Print every line from the start of the data, and when you reach the line with "yellow line: (149, 82)", include it and stop. Pictures are not part of the copy.

⁂

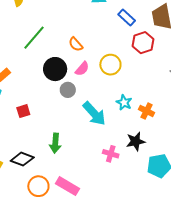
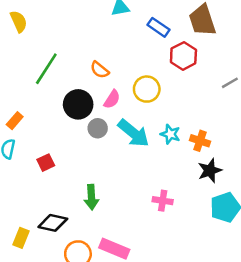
cyan arrow: (94, 114) -> (133, 133), moved
black star: (136, 141) -> (210, 170), moved

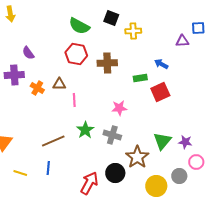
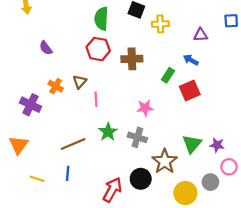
green semicircle: (79, 26) -> (101, 19), turned 65
purple triangle: (182, 41) -> (201, 35), moved
purple cross: (14, 75) -> (31, 105), moved, turned 30
green rectangle: (140, 78) -> (168, 75), turned -48
brown triangle: (59, 84) -> (80, 82), turned -48

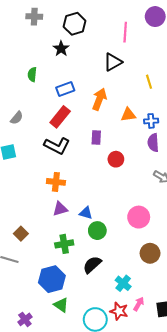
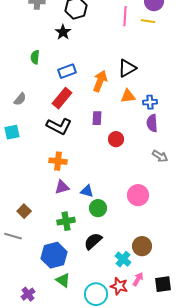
black triangle: (113, 62) -> (127, 68), moved
yellow line: (149, 82) -> (148, 21), moved, turned -64
brown circle: (150, 253) -> (142, 246), moved

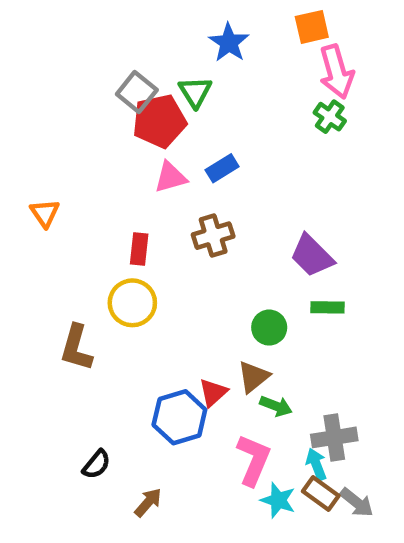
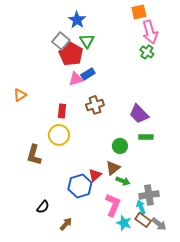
blue star: (229, 43) -> (77, 20), moved
red pentagon: (159, 121) -> (71, 54), turned -30
blue rectangle: (222, 168) -> (88, 74), moved
orange triangle: (45, 213) -> (20, 95), turned 32

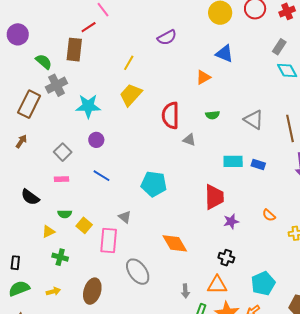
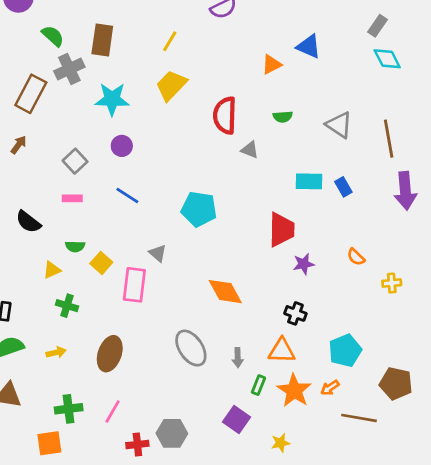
brown rectangle: (74, 50) -> (102, 40), moved
blue triangle: (224, 54) -> (309, 47), moved
blue rectangle: (258, 165) -> (343, 187), turned 40
gray ellipse: (138, 272) -> (191, 348), moved

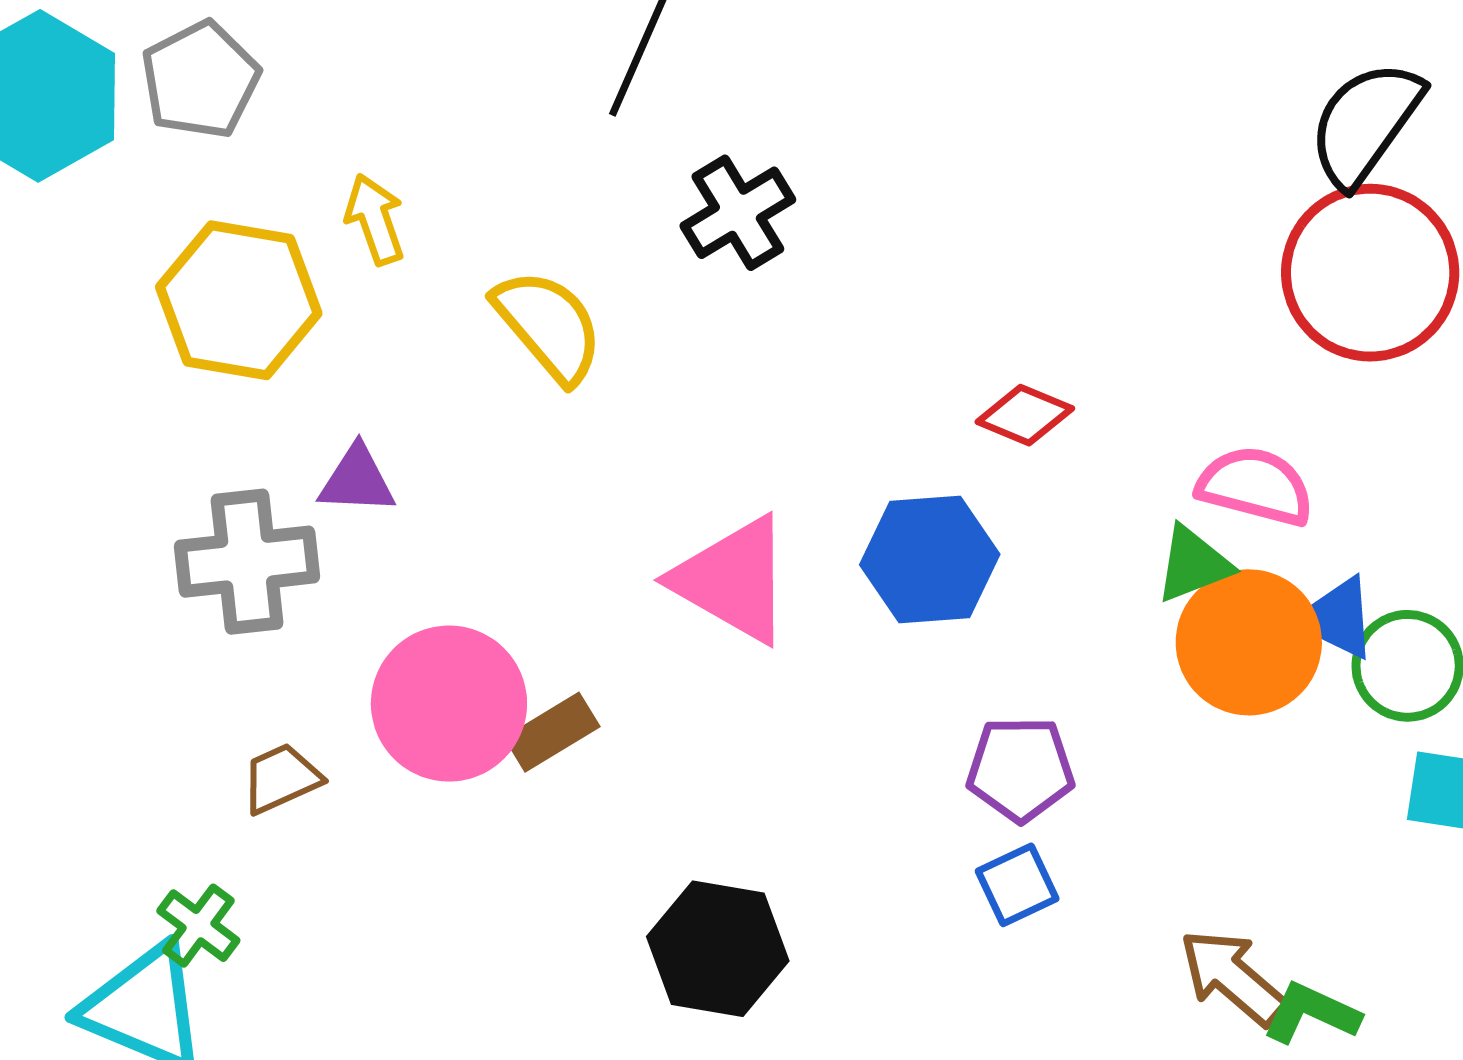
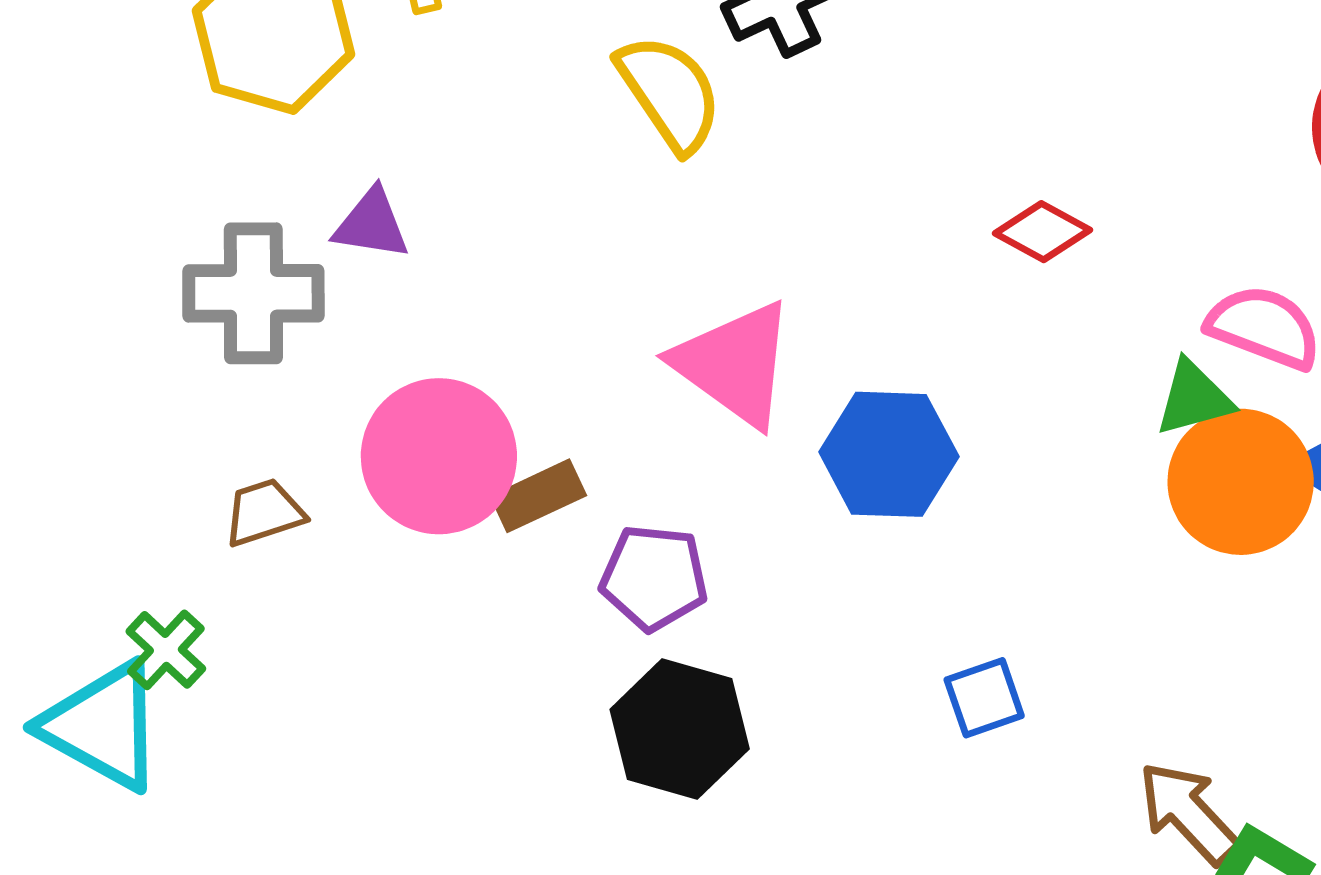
yellow semicircle: (549, 326) -> (670, 93), moved
blue hexagon: (930, 560) -> (889, 454), moved
purple pentagon: (1020, 769) -> (654, 578), moved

⁂

→ **Written answer**:
cyan arrow: (94, 114) -> (133, 133), moved
black star: (136, 141) -> (210, 170), moved

green semicircle: (79, 26) -> (101, 19), turned 65
purple triangle: (182, 41) -> (201, 35), moved
purple cross: (14, 75) -> (31, 105), moved, turned 30
green rectangle: (140, 78) -> (168, 75), turned -48
brown triangle: (59, 84) -> (80, 82), turned -48

black triangle: (113, 62) -> (127, 68), moved
yellow line: (149, 82) -> (148, 21), moved, turned -64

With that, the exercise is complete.